>> start Data records
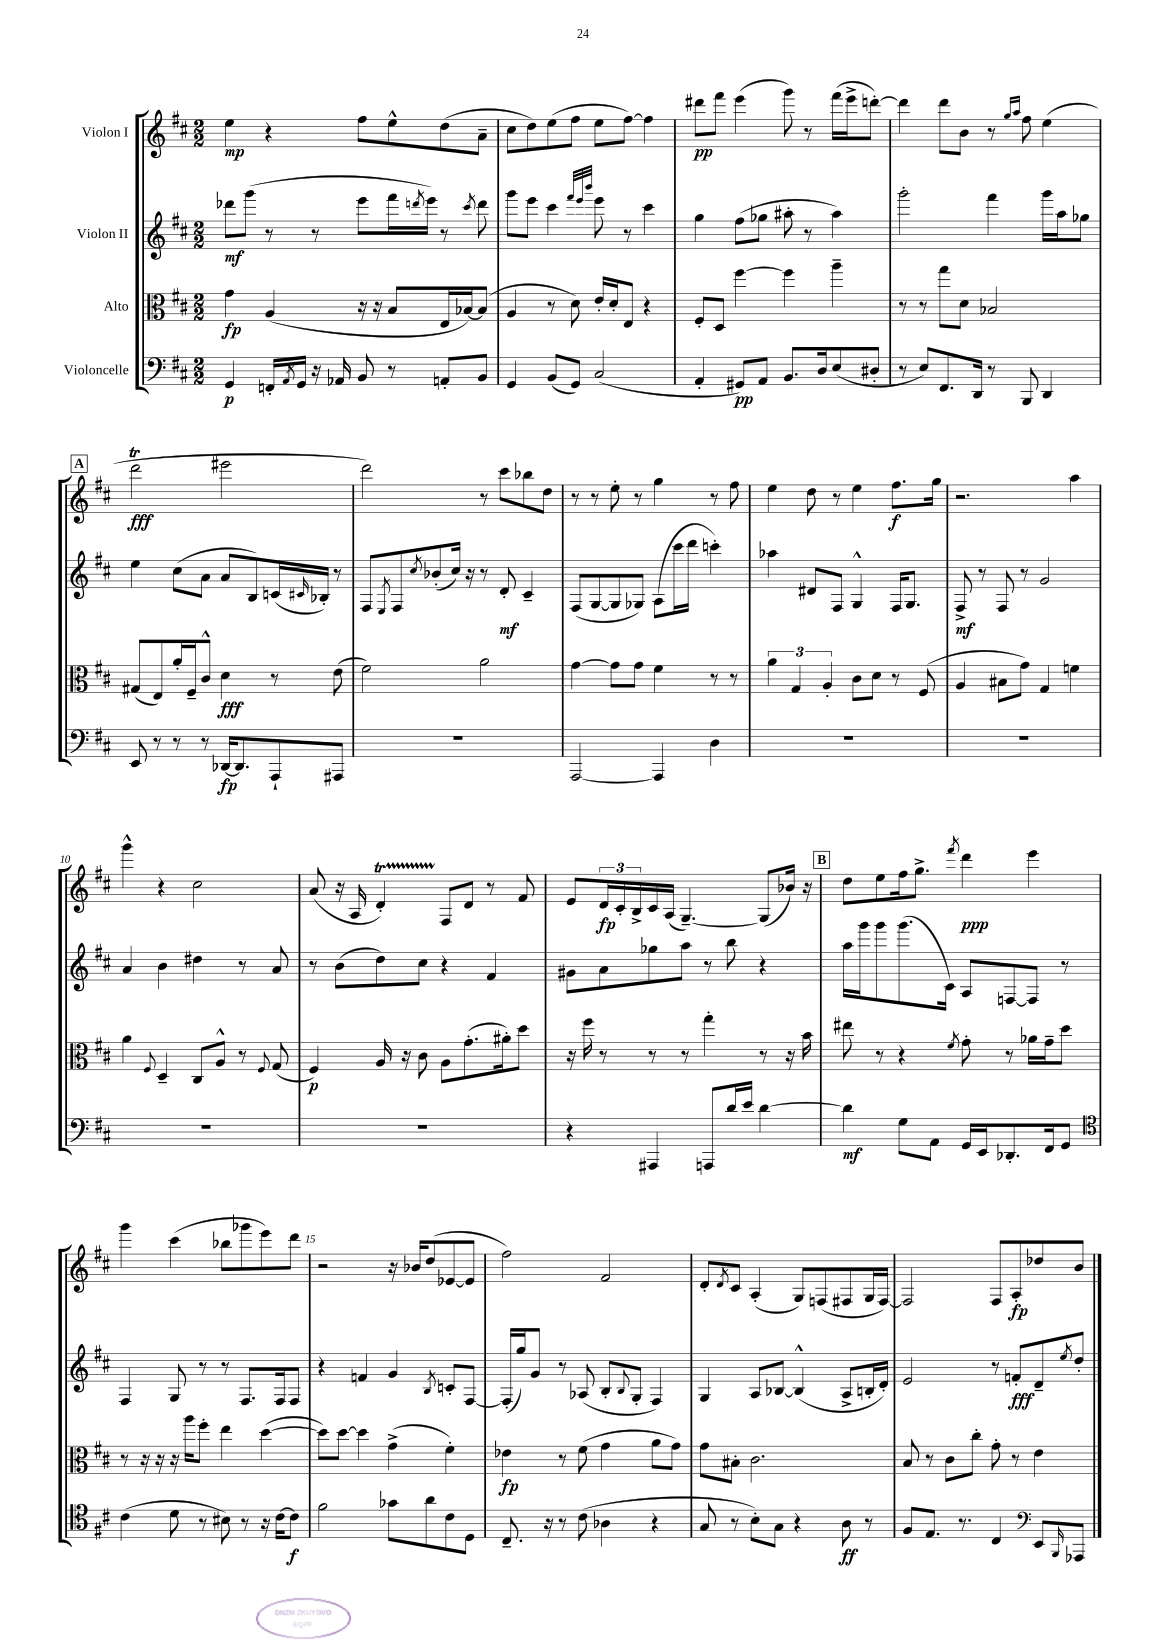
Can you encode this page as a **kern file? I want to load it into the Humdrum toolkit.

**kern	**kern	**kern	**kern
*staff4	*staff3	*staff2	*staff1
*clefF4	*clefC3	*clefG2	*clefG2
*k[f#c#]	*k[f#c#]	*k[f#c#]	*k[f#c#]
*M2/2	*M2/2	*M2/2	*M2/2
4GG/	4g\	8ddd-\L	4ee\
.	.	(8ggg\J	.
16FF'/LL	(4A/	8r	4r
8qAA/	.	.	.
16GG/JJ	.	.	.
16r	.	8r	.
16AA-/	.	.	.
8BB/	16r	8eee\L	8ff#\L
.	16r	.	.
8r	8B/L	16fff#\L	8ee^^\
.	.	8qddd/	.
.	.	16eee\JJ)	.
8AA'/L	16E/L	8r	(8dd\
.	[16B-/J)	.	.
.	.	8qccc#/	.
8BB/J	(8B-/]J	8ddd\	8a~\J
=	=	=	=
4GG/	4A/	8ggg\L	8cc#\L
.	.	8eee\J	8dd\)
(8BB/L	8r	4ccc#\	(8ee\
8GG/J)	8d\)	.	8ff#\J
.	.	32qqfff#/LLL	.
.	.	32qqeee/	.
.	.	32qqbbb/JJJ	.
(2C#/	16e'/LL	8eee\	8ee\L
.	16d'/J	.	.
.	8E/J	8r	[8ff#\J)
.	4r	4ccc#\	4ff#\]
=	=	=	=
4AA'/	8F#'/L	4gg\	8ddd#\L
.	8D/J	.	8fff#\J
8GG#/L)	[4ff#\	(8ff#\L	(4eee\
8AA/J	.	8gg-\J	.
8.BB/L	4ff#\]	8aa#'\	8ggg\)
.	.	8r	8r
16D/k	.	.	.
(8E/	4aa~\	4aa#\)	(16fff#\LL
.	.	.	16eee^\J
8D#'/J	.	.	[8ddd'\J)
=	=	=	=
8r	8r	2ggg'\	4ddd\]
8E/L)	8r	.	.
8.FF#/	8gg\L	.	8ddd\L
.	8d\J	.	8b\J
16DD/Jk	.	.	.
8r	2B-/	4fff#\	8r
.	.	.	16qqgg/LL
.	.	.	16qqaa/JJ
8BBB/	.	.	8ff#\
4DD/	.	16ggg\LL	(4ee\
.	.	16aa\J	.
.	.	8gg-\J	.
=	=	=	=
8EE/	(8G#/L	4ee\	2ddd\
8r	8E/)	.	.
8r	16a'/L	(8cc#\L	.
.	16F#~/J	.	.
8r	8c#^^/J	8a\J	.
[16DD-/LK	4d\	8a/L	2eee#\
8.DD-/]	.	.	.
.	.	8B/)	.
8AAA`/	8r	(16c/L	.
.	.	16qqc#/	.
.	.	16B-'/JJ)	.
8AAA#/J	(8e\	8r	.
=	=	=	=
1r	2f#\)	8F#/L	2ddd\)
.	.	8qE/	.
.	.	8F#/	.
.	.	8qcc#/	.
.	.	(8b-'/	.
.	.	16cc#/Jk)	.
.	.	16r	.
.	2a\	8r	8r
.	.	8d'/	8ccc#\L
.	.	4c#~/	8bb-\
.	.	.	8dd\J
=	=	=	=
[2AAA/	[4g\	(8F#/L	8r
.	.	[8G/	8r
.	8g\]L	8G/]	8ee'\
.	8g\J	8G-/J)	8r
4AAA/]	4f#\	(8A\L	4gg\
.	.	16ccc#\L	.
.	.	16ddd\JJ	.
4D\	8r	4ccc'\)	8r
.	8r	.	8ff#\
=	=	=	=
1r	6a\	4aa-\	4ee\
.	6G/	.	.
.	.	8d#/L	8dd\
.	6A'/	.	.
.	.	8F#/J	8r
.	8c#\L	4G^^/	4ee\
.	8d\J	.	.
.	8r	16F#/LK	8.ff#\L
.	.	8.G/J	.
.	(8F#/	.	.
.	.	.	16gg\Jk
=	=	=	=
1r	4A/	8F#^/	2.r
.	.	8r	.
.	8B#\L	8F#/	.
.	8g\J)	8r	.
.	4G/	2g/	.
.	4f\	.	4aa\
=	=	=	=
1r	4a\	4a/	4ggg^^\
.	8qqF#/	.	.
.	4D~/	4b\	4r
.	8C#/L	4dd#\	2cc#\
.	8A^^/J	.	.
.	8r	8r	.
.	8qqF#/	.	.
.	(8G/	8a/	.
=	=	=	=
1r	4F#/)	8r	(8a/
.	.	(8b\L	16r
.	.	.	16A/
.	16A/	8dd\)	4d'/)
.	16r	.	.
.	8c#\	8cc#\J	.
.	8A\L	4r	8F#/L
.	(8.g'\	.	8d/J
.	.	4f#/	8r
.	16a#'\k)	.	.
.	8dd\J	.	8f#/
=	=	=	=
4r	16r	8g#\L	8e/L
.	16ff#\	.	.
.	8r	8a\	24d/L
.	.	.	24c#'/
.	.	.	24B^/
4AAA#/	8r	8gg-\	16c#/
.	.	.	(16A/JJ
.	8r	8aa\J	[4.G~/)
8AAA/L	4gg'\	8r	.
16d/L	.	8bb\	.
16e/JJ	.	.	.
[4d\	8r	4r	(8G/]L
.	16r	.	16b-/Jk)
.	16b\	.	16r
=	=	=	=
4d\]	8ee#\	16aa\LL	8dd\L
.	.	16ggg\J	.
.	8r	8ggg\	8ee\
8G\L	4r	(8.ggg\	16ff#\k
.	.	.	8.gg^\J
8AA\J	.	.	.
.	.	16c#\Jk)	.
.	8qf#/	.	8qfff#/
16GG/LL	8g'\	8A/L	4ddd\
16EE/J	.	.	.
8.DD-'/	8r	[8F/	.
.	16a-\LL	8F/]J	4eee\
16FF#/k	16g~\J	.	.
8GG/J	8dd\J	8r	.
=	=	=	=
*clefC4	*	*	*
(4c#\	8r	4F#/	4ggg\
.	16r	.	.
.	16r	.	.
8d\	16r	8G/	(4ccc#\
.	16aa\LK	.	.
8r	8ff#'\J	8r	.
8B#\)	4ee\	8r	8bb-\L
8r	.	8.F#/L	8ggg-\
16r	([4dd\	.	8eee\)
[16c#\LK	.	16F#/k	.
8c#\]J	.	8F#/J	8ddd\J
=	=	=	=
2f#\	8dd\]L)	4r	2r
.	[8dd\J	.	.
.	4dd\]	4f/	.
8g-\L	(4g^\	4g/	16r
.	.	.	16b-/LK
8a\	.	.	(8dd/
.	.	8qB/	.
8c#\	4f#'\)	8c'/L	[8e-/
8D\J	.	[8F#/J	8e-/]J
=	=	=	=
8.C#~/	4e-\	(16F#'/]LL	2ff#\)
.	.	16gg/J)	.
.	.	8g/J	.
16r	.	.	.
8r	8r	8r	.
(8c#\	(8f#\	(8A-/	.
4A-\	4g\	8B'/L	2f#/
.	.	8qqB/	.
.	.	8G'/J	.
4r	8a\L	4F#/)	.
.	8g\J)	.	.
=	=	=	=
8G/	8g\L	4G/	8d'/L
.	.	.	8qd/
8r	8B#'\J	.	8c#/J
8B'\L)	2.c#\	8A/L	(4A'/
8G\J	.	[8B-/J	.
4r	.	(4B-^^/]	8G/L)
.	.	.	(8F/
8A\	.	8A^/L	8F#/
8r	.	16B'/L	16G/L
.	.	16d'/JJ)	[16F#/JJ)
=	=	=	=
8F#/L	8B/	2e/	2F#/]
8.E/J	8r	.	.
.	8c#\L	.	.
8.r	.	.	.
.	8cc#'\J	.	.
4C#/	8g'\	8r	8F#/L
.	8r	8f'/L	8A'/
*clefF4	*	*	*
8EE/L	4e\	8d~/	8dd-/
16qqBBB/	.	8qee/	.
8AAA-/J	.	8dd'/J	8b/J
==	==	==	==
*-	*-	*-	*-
>> end Data records
→ **Objective**
Return every line of the records above that contains the string "kern", matching case exactly.

→ **Answer in full**
Can you encode this page as a **kern file? I want to load it into the Humdrum toolkit.
**kern	**kern	**kern	**kern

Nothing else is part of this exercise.